■ Collected data entries

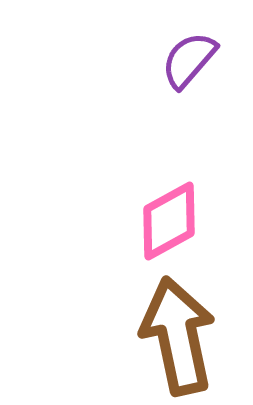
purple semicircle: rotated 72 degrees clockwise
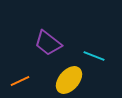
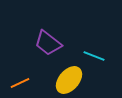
orange line: moved 2 px down
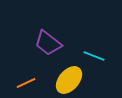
orange line: moved 6 px right
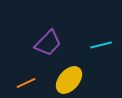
purple trapezoid: rotated 84 degrees counterclockwise
cyan line: moved 7 px right, 11 px up; rotated 35 degrees counterclockwise
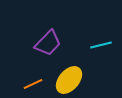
orange line: moved 7 px right, 1 px down
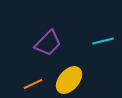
cyan line: moved 2 px right, 4 px up
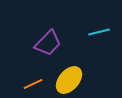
cyan line: moved 4 px left, 9 px up
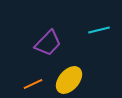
cyan line: moved 2 px up
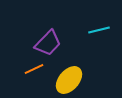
orange line: moved 1 px right, 15 px up
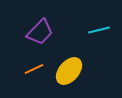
purple trapezoid: moved 8 px left, 11 px up
yellow ellipse: moved 9 px up
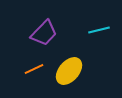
purple trapezoid: moved 4 px right, 1 px down
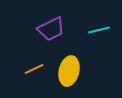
purple trapezoid: moved 7 px right, 4 px up; rotated 20 degrees clockwise
yellow ellipse: rotated 28 degrees counterclockwise
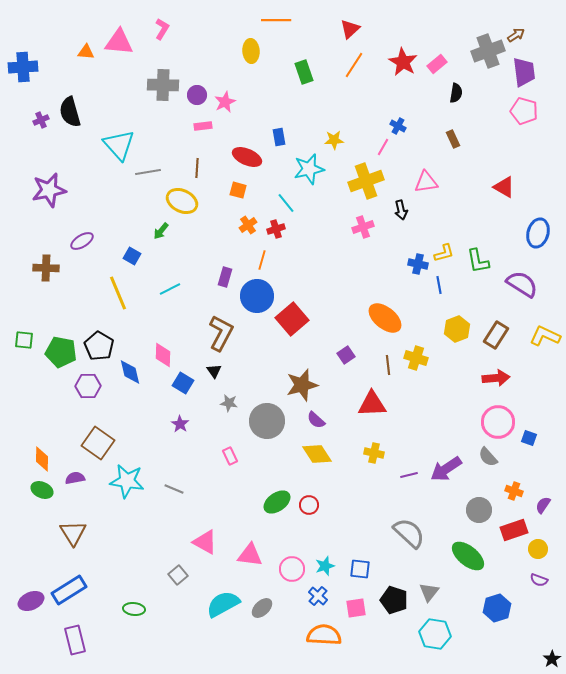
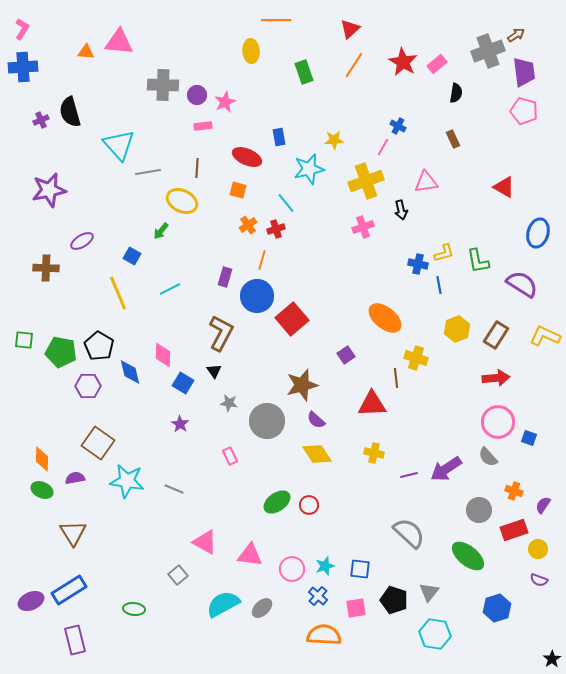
pink L-shape at (162, 29): moved 140 px left
brown line at (388, 365): moved 8 px right, 13 px down
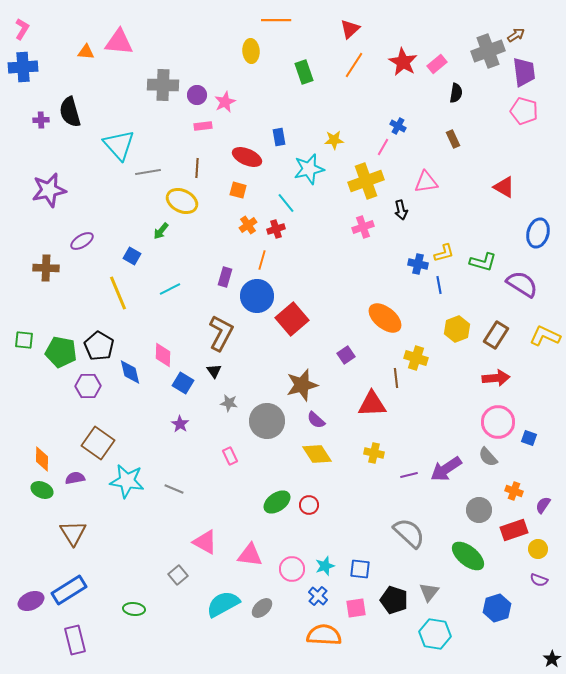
purple cross at (41, 120): rotated 21 degrees clockwise
green L-shape at (478, 261): moved 5 px right, 1 px down; rotated 64 degrees counterclockwise
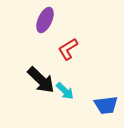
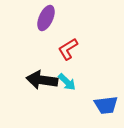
purple ellipse: moved 1 px right, 2 px up
black arrow: moved 1 px right; rotated 144 degrees clockwise
cyan arrow: moved 2 px right, 9 px up
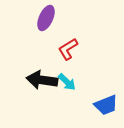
blue trapezoid: rotated 15 degrees counterclockwise
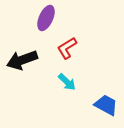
red L-shape: moved 1 px left, 1 px up
black arrow: moved 20 px left, 20 px up; rotated 28 degrees counterclockwise
blue trapezoid: rotated 130 degrees counterclockwise
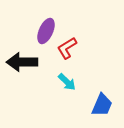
purple ellipse: moved 13 px down
black arrow: moved 2 px down; rotated 20 degrees clockwise
blue trapezoid: moved 4 px left; rotated 85 degrees clockwise
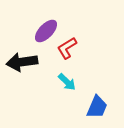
purple ellipse: rotated 20 degrees clockwise
black arrow: rotated 8 degrees counterclockwise
blue trapezoid: moved 5 px left, 2 px down
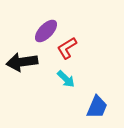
cyan arrow: moved 1 px left, 3 px up
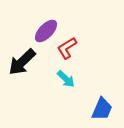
black arrow: rotated 36 degrees counterclockwise
blue trapezoid: moved 5 px right, 2 px down
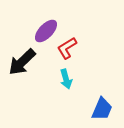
cyan arrow: rotated 30 degrees clockwise
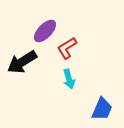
purple ellipse: moved 1 px left
black arrow: rotated 12 degrees clockwise
cyan arrow: moved 3 px right
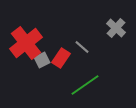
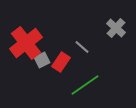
red rectangle: moved 4 px down
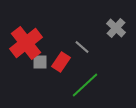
gray square: moved 2 px left, 2 px down; rotated 28 degrees clockwise
green line: rotated 8 degrees counterclockwise
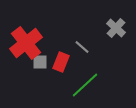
red rectangle: rotated 12 degrees counterclockwise
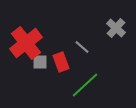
red rectangle: rotated 42 degrees counterclockwise
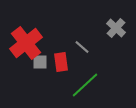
red rectangle: rotated 12 degrees clockwise
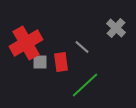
red cross: rotated 8 degrees clockwise
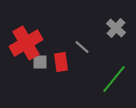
green line: moved 29 px right, 6 px up; rotated 8 degrees counterclockwise
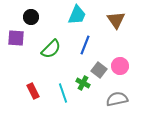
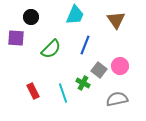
cyan trapezoid: moved 2 px left
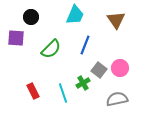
pink circle: moved 2 px down
green cross: rotated 32 degrees clockwise
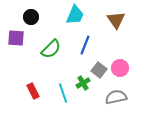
gray semicircle: moved 1 px left, 2 px up
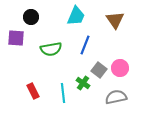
cyan trapezoid: moved 1 px right, 1 px down
brown triangle: moved 1 px left
green semicircle: rotated 35 degrees clockwise
green cross: rotated 24 degrees counterclockwise
cyan line: rotated 12 degrees clockwise
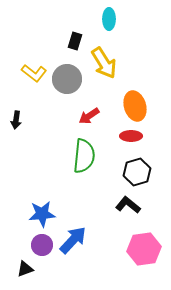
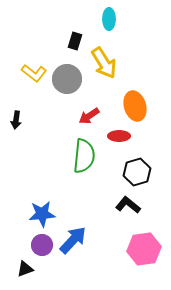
red ellipse: moved 12 px left
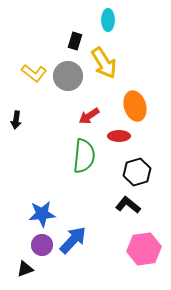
cyan ellipse: moved 1 px left, 1 px down
gray circle: moved 1 px right, 3 px up
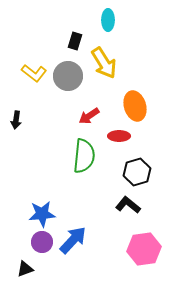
purple circle: moved 3 px up
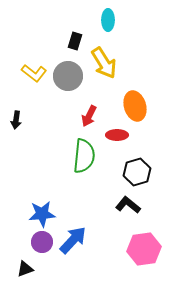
red arrow: rotated 30 degrees counterclockwise
red ellipse: moved 2 px left, 1 px up
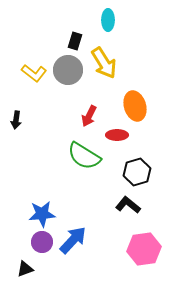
gray circle: moved 6 px up
green semicircle: rotated 116 degrees clockwise
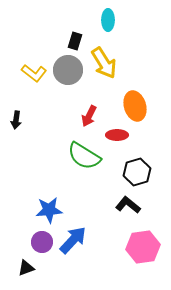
blue star: moved 7 px right, 4 px up
pink hexagon: moved 1 px left, 2 px up
black triangle: moved 1 px right, 1 px up
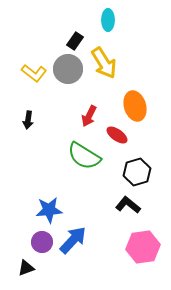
black rectangle: rotated 18 degrees clockwise
gray circle: moved 1 px up
black arrow: moved 12 px right
red ellipse: rotated 35 degrees clockwise
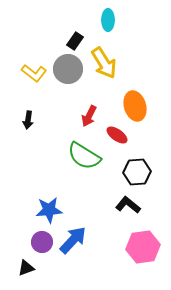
black hexagon: rotated 12 degrees clockwise
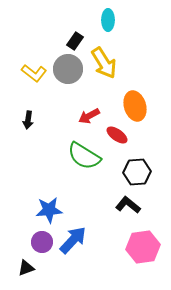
red arrow: rotated 35 degrees clockwise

■ THE TASK
Please find every line in the listing above that contains the word "black", treating uppercase and lowercase as different, and copy each of those lines.

■ EXERCISE RESULT
black arrow: moved 1 px right; rotated 144 degrees clockwise
black arrow: moved 20 px left, 20 px up; rotated 28 degrees counterclockwise
black arrow: moved 2 px down; rotated 20 degrees clockwise
black arrow: rotated 8 degrees counterclockwise
black arrow: rotated 36 degrees counterclockwise
black arrow: rotated 12 degrees clockwise
black triangle: moved 1 px right, 1 px up
black rectangle: rotated 18 degrees clockwise
black arrow: moved 12 px right
black hexagon: rotated 12 degrees clockwise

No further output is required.